What you are asked to do =
Only the lines from the top of the records below through the line containing "cyan arrow: (110, 98)" should be printed, exactly and without pictures.

Given information =

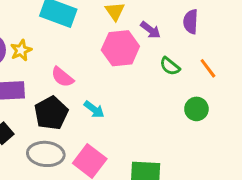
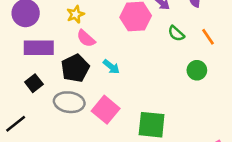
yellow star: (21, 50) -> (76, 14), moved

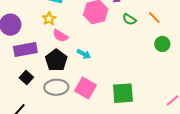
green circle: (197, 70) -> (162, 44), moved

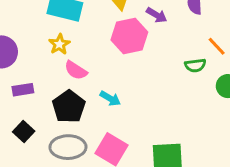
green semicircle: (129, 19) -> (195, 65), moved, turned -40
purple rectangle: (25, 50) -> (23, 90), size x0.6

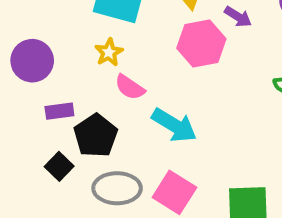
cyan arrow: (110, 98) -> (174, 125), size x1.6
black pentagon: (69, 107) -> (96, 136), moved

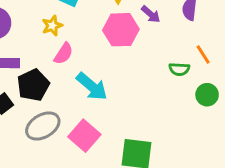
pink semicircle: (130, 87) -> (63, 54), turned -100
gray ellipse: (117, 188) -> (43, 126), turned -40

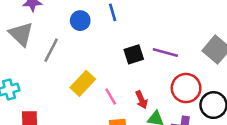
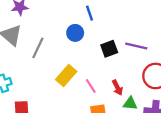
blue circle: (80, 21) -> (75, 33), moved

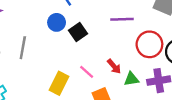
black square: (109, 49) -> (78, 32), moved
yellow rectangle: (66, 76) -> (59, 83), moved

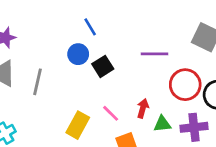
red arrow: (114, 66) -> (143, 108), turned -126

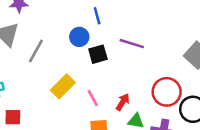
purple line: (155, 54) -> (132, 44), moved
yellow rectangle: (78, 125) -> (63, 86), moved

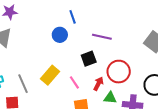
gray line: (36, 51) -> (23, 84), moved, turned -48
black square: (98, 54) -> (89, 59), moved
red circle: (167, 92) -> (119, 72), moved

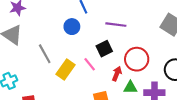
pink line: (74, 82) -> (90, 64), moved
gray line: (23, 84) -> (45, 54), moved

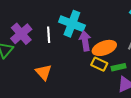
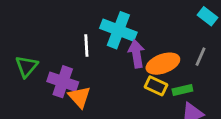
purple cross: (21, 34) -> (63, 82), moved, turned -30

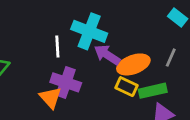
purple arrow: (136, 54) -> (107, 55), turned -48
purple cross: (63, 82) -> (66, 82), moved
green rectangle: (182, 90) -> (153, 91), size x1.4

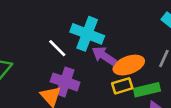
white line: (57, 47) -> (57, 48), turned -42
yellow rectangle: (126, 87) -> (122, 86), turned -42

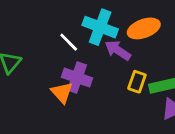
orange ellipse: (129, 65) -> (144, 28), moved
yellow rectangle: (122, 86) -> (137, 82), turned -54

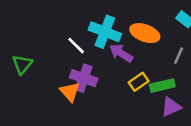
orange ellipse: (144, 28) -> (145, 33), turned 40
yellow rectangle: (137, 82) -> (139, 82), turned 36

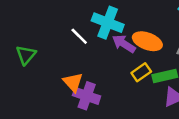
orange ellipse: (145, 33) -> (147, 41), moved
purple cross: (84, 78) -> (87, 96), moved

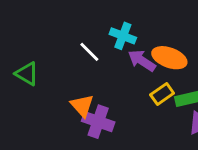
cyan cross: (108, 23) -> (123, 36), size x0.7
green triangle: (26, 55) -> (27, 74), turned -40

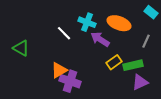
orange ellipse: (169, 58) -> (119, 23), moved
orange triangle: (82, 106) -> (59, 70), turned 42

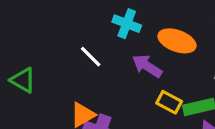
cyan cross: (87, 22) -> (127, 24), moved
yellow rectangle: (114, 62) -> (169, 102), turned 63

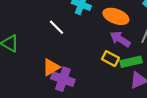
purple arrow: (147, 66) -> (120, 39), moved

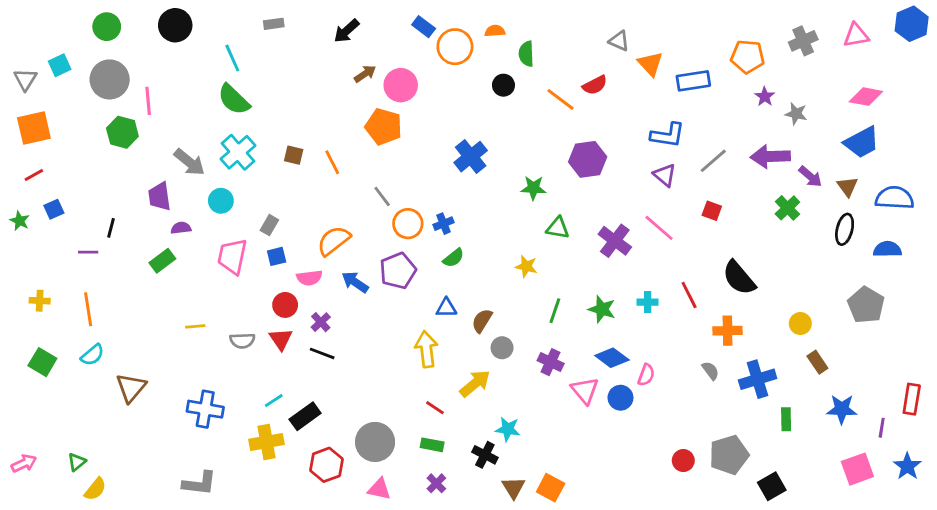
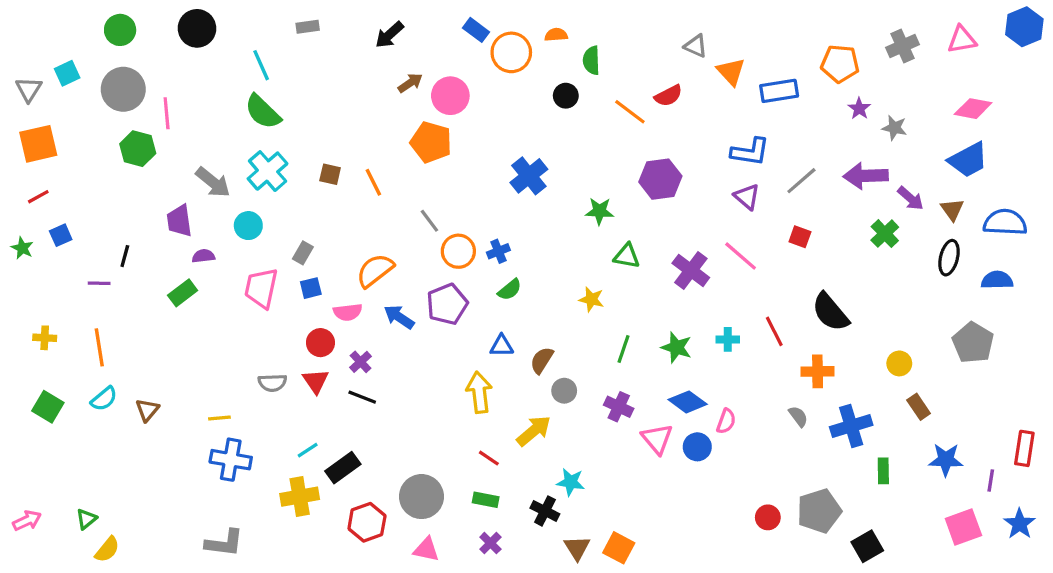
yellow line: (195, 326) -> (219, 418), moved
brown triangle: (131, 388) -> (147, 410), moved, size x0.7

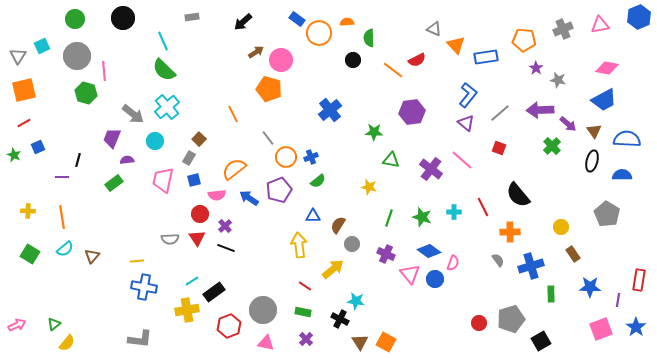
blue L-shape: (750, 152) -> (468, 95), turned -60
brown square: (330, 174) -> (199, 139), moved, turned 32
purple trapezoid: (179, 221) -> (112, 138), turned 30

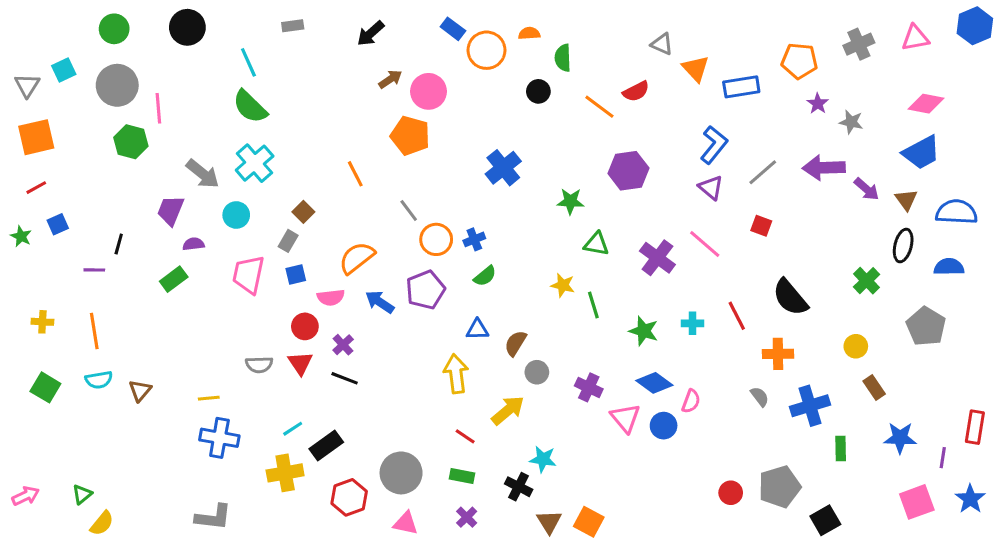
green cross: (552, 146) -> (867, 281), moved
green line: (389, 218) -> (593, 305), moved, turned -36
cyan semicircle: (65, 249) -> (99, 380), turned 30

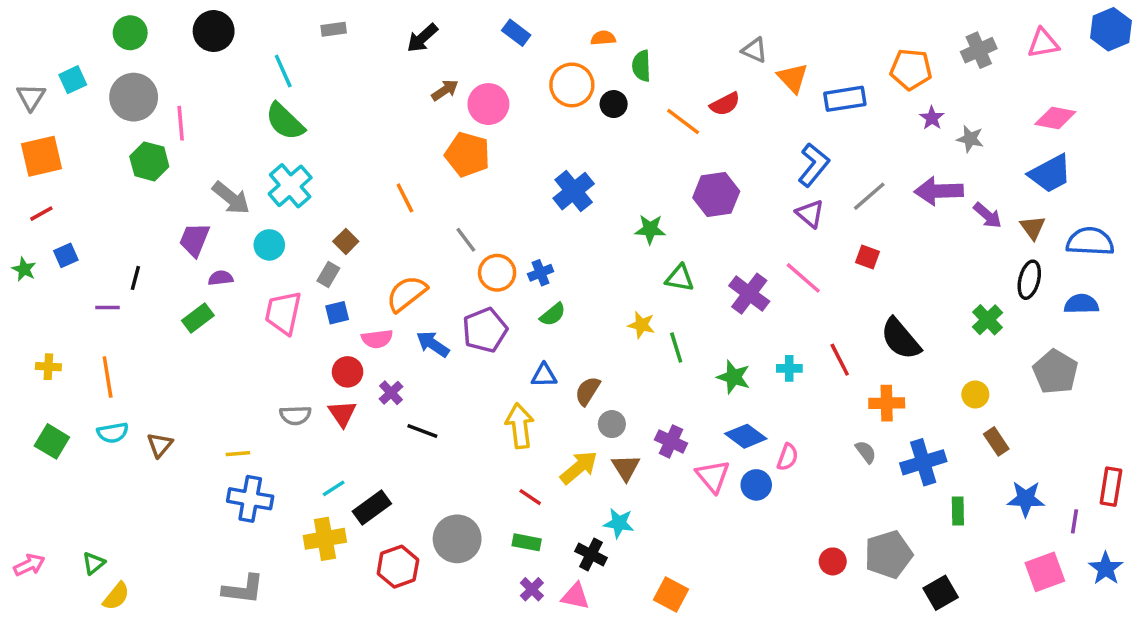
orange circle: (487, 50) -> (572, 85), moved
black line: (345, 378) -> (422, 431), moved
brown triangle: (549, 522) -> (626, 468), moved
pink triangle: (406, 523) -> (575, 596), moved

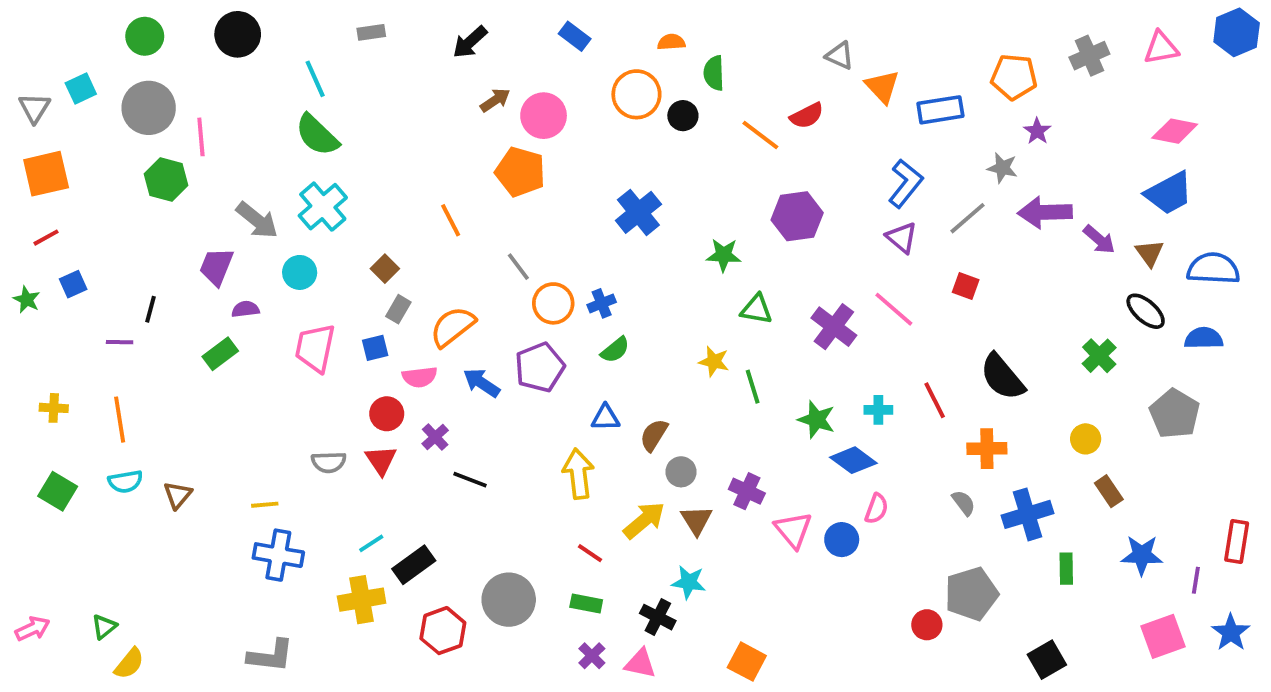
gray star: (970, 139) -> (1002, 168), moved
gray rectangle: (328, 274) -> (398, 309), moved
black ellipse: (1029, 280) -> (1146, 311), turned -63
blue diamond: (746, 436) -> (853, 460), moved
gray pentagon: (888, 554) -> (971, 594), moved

Answer for the task =
yellow star: (21, 50) -> (76, 14), moved

green circle: (197, 70) -> (162, 44), moved

green semicircle: (129, 19) -> (195, 65), moved, turned -40
purple rectangle: (25, 50) -> (23, 90), size x0.6

cyan arrow: (110, 98) -> (174, 125), size x1.6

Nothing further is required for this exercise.